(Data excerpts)
- - - -

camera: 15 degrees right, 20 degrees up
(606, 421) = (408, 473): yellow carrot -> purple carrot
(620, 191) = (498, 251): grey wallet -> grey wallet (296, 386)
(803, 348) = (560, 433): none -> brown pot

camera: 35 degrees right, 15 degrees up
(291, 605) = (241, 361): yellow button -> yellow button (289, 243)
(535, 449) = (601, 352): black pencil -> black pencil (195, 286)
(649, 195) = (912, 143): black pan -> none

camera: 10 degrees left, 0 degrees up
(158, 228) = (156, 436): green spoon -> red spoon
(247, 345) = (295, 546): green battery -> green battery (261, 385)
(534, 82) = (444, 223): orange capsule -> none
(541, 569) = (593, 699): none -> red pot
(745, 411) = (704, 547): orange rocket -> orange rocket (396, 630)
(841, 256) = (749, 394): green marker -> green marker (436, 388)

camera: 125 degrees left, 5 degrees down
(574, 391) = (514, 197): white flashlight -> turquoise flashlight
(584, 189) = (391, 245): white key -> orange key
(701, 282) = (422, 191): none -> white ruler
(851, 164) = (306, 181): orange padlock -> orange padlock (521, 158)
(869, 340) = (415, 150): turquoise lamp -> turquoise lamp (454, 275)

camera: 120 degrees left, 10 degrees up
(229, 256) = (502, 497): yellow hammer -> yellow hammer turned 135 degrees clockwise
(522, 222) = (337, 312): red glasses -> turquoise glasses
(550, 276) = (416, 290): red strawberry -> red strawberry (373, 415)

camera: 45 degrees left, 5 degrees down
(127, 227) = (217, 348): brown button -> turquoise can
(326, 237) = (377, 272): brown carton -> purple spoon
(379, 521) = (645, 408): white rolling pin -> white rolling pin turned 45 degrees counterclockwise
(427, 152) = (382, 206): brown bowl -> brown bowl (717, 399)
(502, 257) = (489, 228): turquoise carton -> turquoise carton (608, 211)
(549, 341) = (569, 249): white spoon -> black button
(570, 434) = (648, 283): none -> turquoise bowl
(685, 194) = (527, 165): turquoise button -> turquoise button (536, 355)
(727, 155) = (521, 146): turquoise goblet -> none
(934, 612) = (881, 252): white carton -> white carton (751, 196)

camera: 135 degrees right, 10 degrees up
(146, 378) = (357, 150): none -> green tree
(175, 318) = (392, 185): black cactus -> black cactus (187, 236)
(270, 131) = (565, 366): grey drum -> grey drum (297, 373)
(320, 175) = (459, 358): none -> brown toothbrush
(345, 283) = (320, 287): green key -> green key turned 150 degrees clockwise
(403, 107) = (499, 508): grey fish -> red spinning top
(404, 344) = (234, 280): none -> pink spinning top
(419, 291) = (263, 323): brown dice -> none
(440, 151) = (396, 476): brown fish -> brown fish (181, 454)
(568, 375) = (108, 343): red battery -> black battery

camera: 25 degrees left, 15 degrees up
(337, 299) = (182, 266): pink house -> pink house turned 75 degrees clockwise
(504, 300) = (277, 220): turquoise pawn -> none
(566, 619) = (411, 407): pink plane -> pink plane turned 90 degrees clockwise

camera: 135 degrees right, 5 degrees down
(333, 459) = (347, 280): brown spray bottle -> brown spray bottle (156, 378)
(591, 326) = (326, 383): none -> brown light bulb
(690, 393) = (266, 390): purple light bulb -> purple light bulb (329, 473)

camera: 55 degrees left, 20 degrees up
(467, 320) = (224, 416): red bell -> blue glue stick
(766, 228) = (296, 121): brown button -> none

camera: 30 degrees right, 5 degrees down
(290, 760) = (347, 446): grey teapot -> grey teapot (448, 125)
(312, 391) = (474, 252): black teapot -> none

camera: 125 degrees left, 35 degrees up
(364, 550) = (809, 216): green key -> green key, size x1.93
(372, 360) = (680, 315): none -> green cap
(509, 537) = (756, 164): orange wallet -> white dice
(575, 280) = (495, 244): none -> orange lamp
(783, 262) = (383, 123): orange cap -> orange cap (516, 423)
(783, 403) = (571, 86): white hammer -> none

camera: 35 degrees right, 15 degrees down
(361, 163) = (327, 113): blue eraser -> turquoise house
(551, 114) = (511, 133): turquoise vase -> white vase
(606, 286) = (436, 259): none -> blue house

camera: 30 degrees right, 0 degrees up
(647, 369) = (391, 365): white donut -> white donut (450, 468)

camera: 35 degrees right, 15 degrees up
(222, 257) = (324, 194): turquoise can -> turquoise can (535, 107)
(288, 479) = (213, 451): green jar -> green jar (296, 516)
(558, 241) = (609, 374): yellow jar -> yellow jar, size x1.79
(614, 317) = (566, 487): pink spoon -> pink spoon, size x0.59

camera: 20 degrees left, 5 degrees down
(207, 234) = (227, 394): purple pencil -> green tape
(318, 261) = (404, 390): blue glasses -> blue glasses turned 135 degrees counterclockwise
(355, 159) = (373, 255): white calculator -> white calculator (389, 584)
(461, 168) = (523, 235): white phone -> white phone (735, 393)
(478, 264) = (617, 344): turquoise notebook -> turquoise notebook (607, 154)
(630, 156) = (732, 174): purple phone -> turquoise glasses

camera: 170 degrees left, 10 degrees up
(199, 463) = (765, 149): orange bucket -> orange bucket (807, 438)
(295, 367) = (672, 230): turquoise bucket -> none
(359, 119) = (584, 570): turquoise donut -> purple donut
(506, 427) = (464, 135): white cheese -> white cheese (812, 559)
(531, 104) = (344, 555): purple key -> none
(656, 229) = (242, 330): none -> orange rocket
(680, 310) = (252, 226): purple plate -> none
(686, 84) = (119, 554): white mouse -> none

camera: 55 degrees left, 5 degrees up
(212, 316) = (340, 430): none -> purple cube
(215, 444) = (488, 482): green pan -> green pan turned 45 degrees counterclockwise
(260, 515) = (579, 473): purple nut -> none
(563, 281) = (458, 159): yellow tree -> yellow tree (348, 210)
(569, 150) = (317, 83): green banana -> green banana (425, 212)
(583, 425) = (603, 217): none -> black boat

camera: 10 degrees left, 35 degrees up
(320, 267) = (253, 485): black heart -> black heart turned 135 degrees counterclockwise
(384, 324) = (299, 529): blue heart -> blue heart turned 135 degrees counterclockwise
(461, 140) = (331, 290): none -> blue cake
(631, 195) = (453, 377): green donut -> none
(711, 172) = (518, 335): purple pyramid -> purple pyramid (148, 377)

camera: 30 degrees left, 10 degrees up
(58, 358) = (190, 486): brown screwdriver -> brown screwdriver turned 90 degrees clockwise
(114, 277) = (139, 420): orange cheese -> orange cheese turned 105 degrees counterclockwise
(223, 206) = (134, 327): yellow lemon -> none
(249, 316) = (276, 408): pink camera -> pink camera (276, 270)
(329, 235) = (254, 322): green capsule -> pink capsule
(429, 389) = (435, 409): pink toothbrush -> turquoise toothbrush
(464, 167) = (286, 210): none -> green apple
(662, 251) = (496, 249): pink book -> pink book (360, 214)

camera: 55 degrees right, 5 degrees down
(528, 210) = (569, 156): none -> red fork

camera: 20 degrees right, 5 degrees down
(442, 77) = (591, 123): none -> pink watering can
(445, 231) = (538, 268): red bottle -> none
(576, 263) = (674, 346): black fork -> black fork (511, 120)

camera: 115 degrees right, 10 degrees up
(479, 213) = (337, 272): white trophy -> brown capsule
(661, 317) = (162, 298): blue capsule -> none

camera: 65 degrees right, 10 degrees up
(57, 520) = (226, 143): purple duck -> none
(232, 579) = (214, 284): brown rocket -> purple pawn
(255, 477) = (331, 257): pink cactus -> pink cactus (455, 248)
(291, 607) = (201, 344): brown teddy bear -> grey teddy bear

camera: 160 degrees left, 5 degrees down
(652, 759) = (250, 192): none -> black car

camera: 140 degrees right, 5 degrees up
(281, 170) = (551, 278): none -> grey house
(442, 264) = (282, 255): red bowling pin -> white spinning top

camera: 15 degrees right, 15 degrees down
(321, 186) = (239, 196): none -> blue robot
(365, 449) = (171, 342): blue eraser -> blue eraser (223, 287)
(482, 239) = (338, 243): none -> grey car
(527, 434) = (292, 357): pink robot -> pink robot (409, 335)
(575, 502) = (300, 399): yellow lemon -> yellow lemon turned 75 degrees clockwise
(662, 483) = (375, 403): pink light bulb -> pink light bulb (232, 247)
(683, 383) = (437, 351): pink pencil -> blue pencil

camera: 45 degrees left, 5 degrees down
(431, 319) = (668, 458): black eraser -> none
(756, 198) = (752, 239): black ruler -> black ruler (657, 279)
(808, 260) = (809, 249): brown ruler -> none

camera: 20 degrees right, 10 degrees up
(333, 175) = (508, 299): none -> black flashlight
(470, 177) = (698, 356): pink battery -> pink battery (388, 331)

- - - -

» **Exercise requirements**: For every line in the data above that has the string "tree", return that line.

» **Answer below**:
(146, 378) = (357, 150): none -> green tree
(563, 281) = (458, 159): yellow tree -> yellow tree (348, 210)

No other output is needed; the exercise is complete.